■ Your instructions ■
Copy each line below exactly as it appears. Pictures are to be omitted.

Content revision data:

++++++++

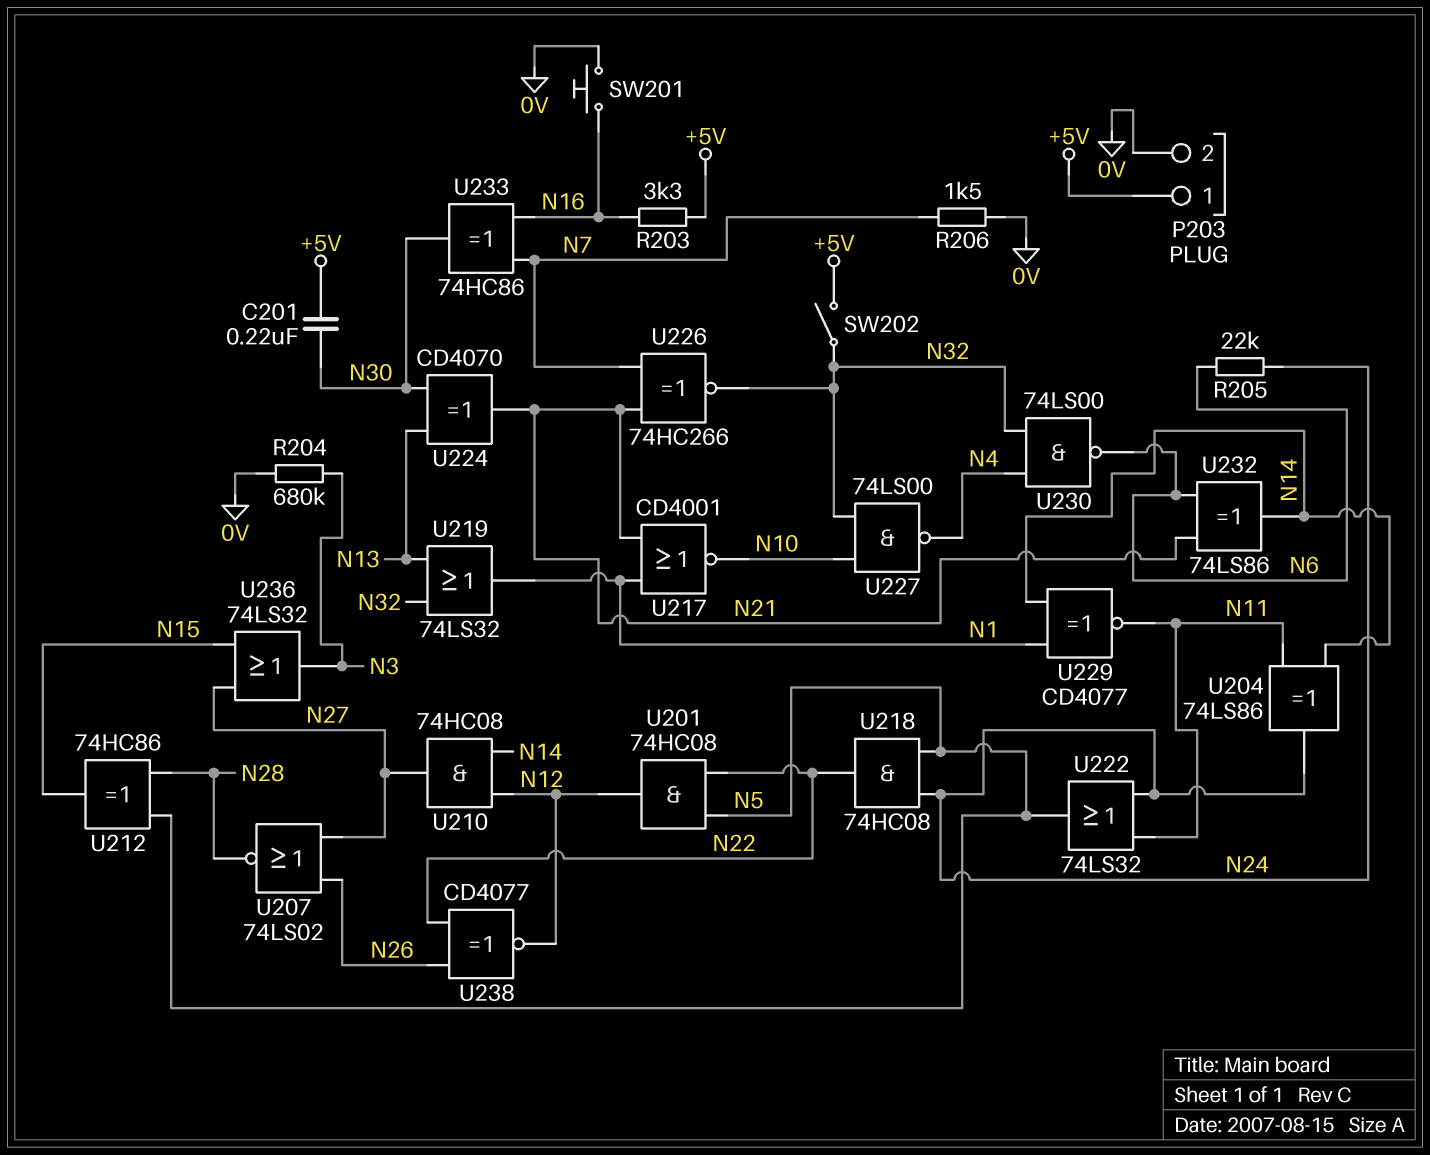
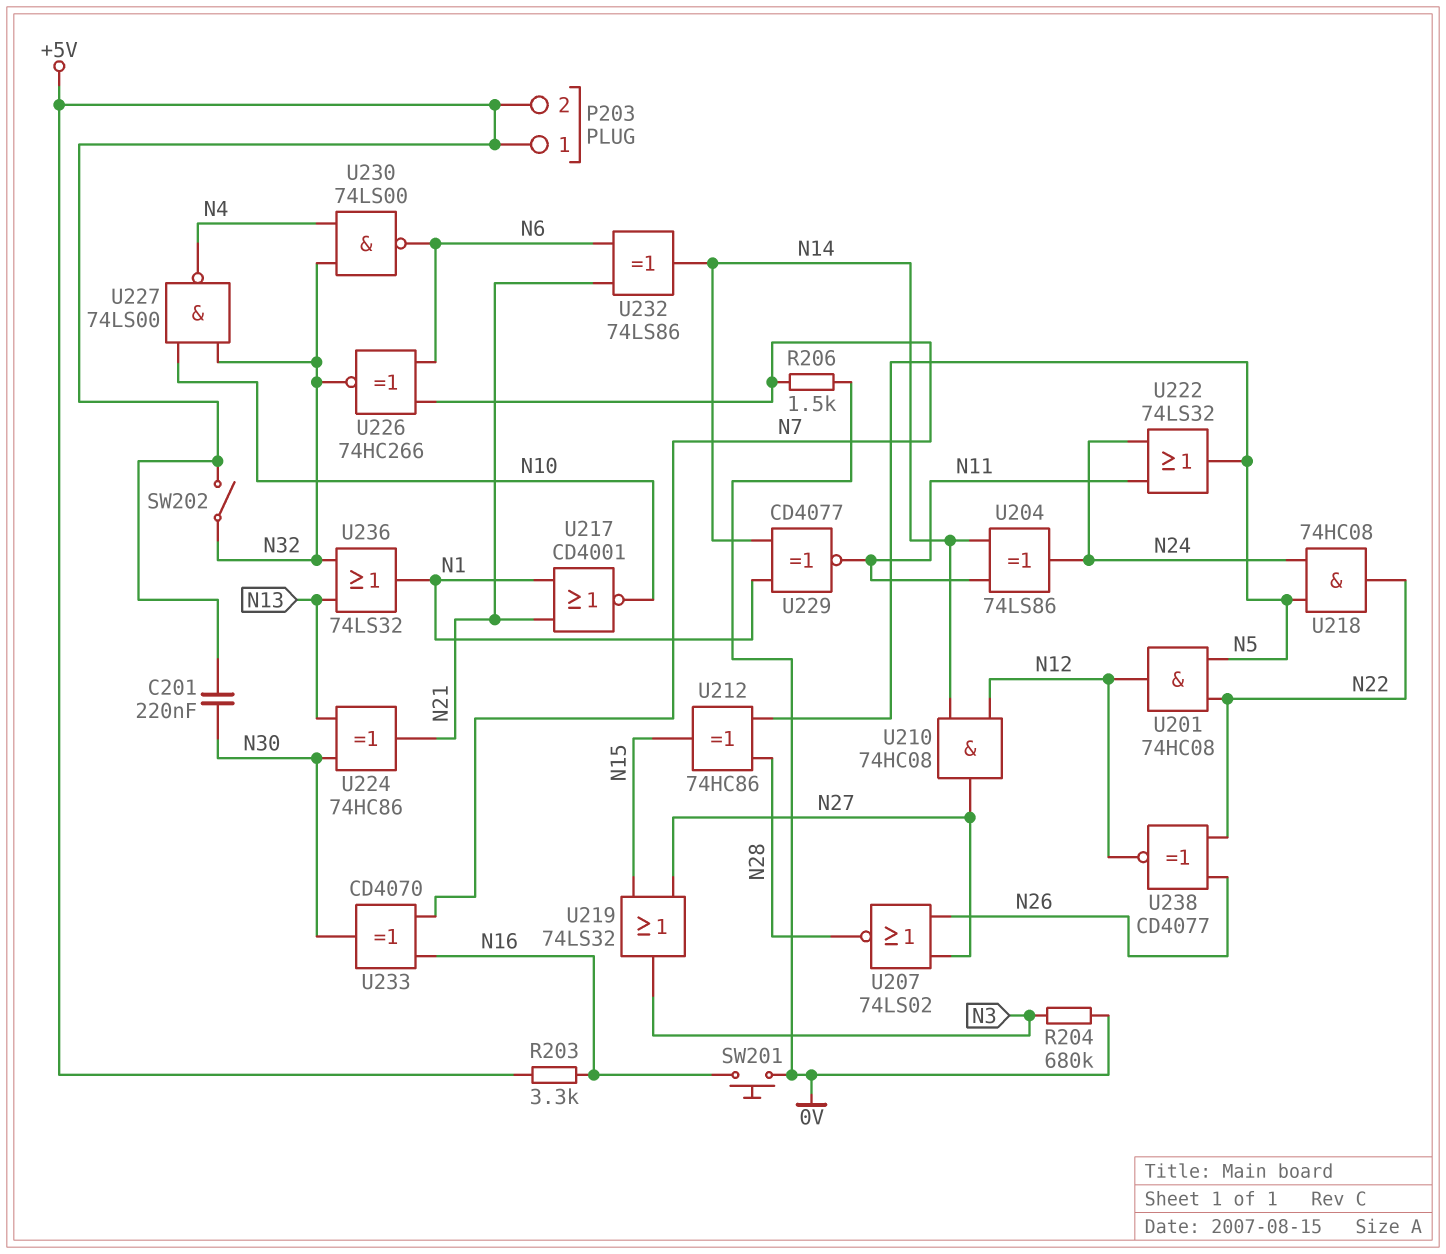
P203 pin 2: 0V -> +5V
R205: 22k (N6, N24) -> none
U219: OR 74LS32 (in N13, in N32, out N1) -> OR 74LS32 (in N15, in N27, out N3)
U224: XOR CD4070 (in N13, in N30, out N21) -> XOR 74HC86 (in N13, in N30, out N21)
U226: XNOR 74HC266 (in N7, in N21, out N32) -> XNOR 74HC266 (in N6, in N7, out N32)
U233: XOR 74HC86 (in N7, in N16, out N30) -> XOR CD4070 (in N7, in N16, out N30)
U236: OR 74LS32 (in N15, in N27, out N3) -> OR 74LS32 (in N13, in N32, out N1)

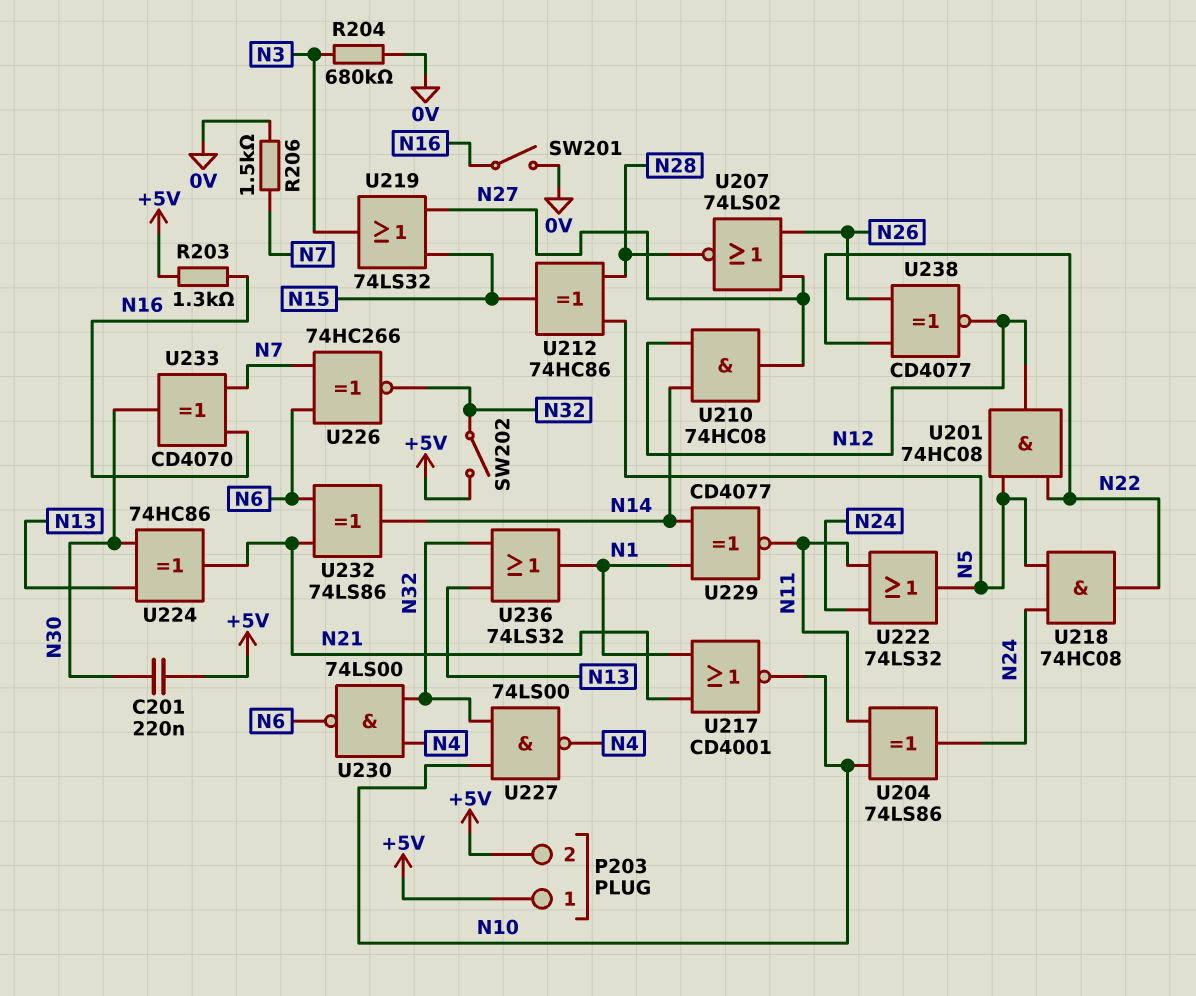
R203: 3.3k (+5V, N16) -> 1.3k (+5V, N16)
SW201: button (0V, N16) -> switch (0V, N16)
U204: XOR 74LS86 (in N11, in N14, out N24) -> XOR 74LS86 (in N10, in N11, out N24)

++++++++

■ Written reply ■
P203 pin 2: 0V -> +5V
R205: 22k (N6, N24) -> none
U219: OR 74LS32 (in N13, in N32, out N1) -> OR 74LS32 (in N15, in N27, out N3)
U224: XOR CD4070 (in N13, in N30, out N21) -> XOR 74HC86 (in N13, in N30, out N21)
U226: XNOR 74HC266 (in N7, in N21, out N32) -> XNOR 74HC266 (in N6, in N7, out N32)
U233: XOR 74HC86 (in N7, in N16, out N30) -> XOR CD4070 (in N7, in N16, out N30)
U236: OR 74LS32 (in N15, in N27, out N3) -> OR 74LS32 (in N13, in N32, out N1)

R203: 3.3k (+5V, N16) -> 1.3k (+5V, N16)
SW201: button (0V, N16) -> switch (0V, N16)
U204: XOR 74LS86 (in N11, in N14, out N24) -> XOR 74LS86 (in N10, in N11, out N24)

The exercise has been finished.